Data excerpts
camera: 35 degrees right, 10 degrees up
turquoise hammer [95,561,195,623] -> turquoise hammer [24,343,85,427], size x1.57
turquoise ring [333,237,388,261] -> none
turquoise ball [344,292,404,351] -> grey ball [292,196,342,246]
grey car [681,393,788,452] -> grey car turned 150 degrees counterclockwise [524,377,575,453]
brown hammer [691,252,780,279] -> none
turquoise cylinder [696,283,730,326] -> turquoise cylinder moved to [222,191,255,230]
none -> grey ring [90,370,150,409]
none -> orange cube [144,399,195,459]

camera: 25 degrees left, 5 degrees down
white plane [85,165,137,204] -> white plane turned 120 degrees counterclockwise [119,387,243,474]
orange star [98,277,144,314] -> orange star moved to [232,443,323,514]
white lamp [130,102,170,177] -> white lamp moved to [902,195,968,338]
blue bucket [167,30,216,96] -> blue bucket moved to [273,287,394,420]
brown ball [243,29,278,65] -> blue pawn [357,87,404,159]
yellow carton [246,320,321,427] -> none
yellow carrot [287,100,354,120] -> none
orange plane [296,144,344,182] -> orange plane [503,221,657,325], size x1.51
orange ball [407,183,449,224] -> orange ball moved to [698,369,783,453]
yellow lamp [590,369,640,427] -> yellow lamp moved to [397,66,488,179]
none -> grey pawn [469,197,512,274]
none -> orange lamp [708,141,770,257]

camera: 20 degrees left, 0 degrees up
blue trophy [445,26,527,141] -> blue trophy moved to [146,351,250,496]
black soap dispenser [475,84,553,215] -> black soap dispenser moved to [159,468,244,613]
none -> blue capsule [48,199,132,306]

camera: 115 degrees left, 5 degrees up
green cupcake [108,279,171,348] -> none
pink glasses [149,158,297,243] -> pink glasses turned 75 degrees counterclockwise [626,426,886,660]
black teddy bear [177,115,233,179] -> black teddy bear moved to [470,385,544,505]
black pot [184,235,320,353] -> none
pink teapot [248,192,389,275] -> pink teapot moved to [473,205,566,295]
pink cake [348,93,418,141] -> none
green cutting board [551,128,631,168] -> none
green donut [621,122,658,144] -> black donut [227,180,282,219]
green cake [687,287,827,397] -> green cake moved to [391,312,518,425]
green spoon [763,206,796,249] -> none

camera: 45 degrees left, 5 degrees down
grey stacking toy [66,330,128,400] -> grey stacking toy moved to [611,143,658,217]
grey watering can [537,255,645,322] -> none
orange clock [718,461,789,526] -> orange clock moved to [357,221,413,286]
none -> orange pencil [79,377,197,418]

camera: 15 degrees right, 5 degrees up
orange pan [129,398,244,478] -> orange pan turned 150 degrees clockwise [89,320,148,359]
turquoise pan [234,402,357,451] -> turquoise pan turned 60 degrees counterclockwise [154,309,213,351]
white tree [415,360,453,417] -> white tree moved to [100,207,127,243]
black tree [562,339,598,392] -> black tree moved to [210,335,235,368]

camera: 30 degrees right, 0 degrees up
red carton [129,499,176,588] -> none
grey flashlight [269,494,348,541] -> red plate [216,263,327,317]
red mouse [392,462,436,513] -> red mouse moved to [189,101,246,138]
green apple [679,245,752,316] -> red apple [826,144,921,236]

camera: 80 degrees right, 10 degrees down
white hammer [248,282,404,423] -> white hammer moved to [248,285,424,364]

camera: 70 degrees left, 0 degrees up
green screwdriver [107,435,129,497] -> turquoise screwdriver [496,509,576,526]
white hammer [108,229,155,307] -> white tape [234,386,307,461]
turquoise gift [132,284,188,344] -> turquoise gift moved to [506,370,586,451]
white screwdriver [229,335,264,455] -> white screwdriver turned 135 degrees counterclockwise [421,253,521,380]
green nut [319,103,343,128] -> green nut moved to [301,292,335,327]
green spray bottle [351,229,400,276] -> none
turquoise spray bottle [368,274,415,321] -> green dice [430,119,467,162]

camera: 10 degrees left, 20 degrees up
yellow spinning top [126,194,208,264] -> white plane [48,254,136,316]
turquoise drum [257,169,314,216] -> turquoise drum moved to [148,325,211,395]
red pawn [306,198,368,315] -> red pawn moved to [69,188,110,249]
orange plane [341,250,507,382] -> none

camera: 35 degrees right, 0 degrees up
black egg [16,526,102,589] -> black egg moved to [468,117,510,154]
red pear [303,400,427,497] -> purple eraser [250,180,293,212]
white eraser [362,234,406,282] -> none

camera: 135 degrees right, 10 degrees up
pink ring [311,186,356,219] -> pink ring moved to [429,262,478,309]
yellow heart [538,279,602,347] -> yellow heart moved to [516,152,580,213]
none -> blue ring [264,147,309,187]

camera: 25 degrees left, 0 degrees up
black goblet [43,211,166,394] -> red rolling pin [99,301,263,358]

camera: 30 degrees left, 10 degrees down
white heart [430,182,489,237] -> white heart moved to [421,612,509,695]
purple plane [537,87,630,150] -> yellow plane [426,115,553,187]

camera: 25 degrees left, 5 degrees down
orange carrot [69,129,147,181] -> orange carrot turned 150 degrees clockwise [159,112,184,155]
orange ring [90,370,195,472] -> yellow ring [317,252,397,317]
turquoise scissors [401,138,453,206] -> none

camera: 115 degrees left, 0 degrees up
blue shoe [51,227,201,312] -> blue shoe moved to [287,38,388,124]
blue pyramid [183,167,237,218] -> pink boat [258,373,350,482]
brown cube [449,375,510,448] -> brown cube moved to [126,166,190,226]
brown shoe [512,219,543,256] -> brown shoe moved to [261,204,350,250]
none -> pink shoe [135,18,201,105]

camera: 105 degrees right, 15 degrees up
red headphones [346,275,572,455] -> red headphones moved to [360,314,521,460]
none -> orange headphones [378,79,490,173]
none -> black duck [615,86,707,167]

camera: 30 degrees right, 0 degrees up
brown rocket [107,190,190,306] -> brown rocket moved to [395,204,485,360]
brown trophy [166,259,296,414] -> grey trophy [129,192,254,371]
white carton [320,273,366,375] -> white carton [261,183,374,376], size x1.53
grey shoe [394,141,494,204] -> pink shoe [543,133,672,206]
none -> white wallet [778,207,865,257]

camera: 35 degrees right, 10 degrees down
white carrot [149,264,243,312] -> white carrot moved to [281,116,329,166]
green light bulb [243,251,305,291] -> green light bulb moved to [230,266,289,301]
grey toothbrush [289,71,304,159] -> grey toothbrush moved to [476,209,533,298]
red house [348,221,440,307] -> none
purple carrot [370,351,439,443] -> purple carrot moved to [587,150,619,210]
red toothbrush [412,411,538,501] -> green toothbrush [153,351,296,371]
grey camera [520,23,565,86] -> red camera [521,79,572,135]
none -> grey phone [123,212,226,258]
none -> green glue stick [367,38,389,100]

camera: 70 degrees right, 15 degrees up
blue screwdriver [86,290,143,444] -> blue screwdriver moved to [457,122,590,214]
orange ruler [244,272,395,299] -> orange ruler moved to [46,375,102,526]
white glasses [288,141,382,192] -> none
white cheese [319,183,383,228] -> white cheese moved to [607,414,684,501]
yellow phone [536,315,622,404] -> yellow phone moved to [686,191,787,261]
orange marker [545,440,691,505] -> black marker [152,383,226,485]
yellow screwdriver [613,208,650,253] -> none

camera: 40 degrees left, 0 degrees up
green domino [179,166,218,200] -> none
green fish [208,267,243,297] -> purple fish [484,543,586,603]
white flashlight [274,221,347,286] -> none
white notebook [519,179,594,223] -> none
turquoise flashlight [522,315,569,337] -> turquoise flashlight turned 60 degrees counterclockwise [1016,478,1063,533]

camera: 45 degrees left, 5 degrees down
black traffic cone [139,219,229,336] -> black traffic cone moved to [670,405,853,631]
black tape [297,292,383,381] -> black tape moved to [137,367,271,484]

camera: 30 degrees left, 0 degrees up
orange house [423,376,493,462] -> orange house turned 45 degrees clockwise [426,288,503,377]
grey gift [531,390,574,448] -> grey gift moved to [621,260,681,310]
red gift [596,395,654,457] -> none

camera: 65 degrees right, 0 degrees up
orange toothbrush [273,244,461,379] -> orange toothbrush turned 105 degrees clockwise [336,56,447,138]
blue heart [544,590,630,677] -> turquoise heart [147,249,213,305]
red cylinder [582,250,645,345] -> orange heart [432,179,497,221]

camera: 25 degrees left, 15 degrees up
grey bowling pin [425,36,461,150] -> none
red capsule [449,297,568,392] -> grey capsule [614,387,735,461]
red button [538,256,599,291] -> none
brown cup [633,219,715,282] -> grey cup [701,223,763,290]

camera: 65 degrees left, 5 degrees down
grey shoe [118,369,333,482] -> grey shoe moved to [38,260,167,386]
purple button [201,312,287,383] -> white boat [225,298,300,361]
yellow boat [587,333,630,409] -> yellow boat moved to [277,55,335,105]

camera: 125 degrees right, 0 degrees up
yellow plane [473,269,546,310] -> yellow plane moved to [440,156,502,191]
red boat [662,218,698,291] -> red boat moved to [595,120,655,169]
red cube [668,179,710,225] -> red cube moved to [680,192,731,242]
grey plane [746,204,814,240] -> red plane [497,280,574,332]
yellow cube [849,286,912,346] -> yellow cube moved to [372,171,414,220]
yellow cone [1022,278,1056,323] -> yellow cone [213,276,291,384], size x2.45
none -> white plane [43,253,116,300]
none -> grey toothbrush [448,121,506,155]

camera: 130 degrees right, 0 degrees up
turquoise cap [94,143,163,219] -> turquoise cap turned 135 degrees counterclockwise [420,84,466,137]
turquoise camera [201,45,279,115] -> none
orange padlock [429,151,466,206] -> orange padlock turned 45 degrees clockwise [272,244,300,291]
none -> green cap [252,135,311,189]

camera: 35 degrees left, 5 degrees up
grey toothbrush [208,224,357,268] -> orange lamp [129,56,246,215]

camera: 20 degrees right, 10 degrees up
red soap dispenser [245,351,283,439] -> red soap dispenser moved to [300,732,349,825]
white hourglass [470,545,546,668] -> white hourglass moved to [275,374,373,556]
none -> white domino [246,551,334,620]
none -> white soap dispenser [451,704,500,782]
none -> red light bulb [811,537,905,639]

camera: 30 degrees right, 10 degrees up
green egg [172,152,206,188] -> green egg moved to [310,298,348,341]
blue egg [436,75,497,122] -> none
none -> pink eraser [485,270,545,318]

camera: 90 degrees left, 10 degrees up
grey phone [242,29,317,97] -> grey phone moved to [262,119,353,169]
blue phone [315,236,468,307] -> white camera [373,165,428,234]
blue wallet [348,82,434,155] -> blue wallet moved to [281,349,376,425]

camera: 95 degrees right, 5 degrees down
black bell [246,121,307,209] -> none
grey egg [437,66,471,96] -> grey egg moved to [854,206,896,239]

## To do
Retype exactly the lines of the data above that fall between the line with "white cheese [319,183,383,228]" and the line with "camera: 30 degrees left, 0 degrees up", inclusive, and add nothing.

## Your response
white cheese [319,183,383,228] -> white cheese moved to [607,414,684,501]
yellow phone [536,315,622,404] -> yellow phone moved to [686,191,787,261]
orange marker [545,440,691,505] -> black marker [152,383,226,485]
yellow screwdriver [613,208,650,253] -> none

camera: 40 degrees left, 0 degrees up
green domino [179,166,218,200] -> none
green fish [208,267,243,297] -> purple fish [484,543,586,603]
white flashlight [274,221,347,286] -> none
white notebook [519,179,594,223] -> none
turquoise flashlight [522,315,569,337] -> turquoise flashlight turned 60 degrees counterclockwise [1016,478,1063,533]

camera: 45 degrees left, 5 degrees down
black traffic cone [139,219,229,336] -> black traffic cone moved to [670,405,853,631]
black tape [297,292,383,381] -> black tape moved to [137,367,271,484]

camera: 30 degrees left, 0 degrees up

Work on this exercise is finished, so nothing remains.